[Problem description]
Using the data below, return the stretch from the line that contains "C3: 100nF (SENS, VDD) -> 100nF (GND, SENS)" through the line that contains "U1: MSP430F2013 -> MSP430G2001", both included, exactly as it stands and nothing beyond it.

[Given information]
════
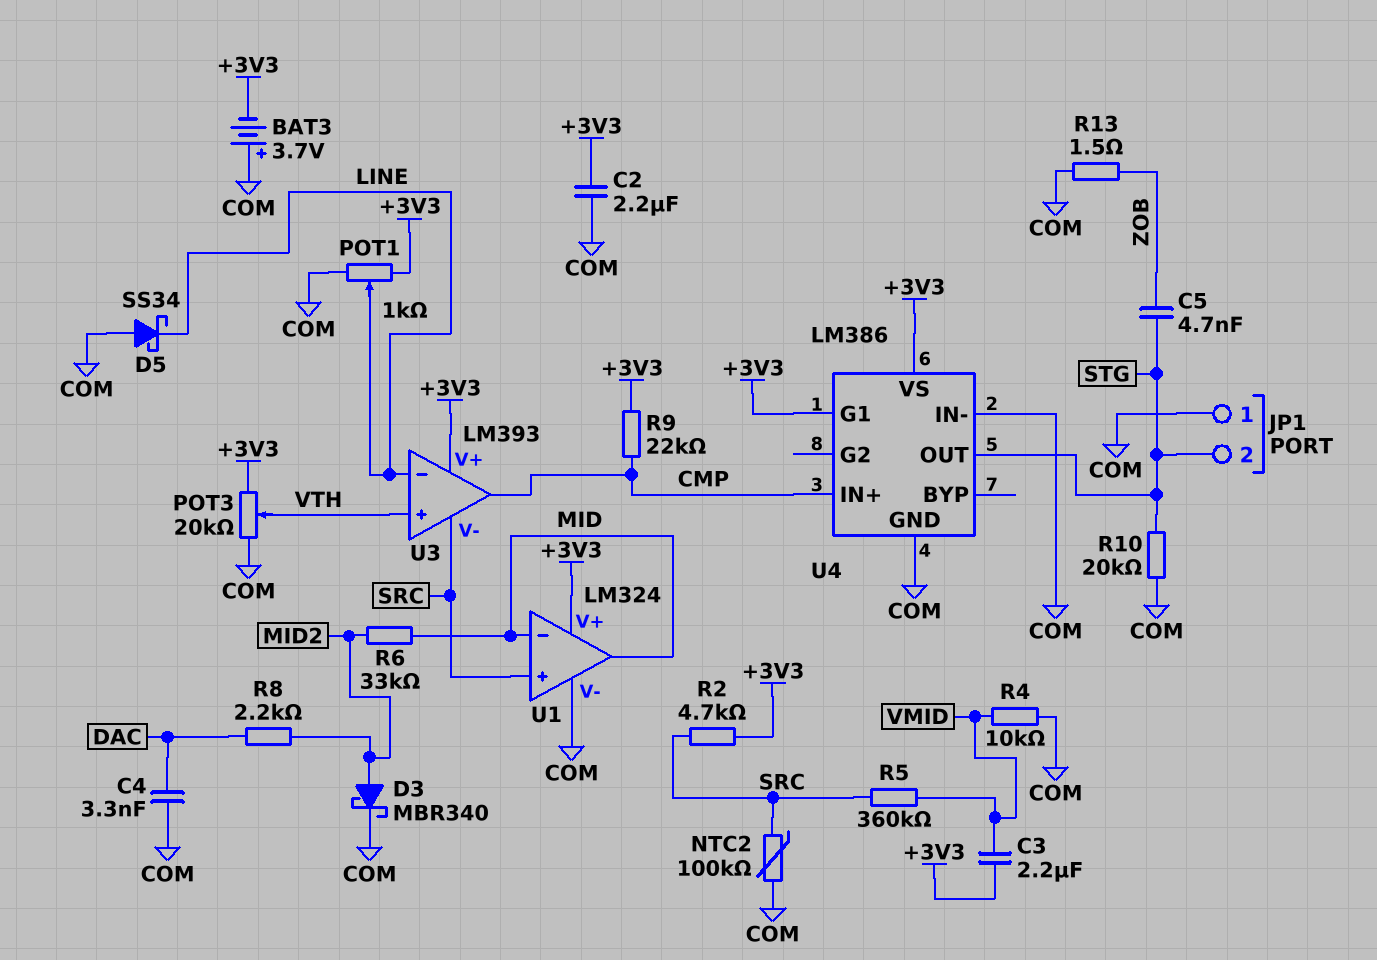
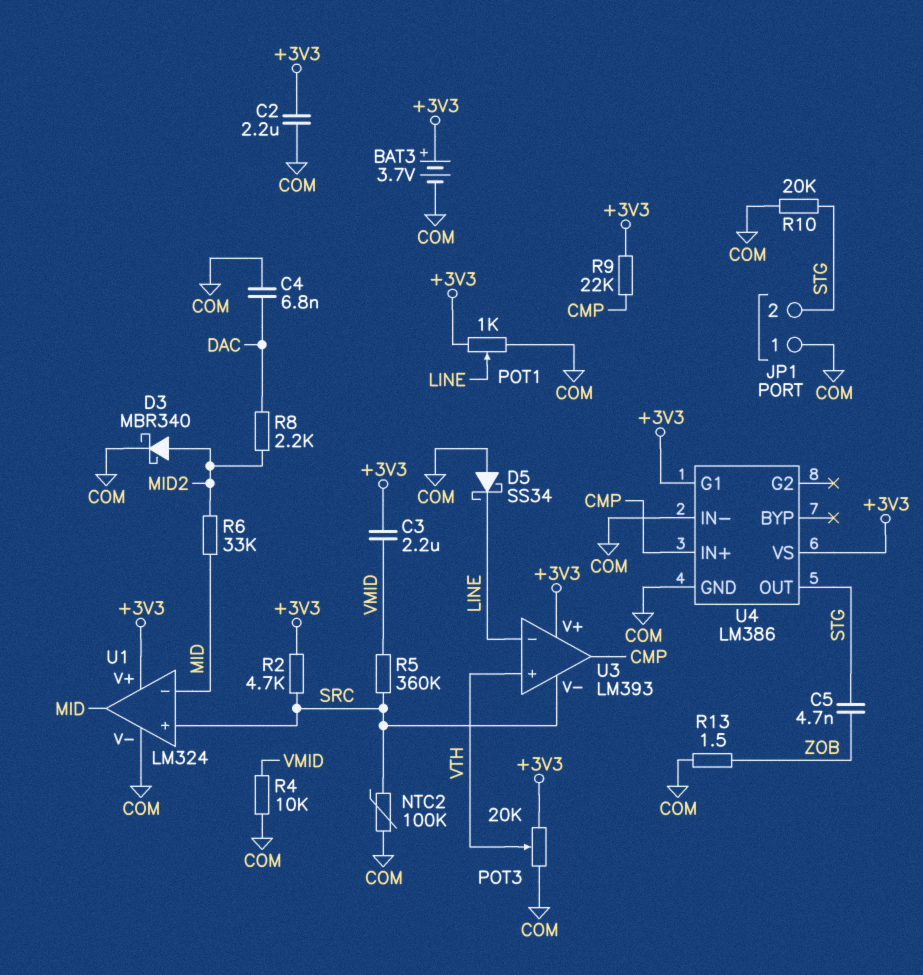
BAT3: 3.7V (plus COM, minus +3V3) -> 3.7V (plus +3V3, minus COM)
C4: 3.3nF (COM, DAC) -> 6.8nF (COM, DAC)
════
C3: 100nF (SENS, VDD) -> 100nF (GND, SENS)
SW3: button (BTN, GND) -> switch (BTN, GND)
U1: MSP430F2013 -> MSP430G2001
════
[Solution below]
C3: 100nF (SENS, VDD) -> 100nF (GND, SENS)
SW3: button (BTN, GND) -> switch (BTN, GND)
U1: MSP430F2013 -> MSP430G2001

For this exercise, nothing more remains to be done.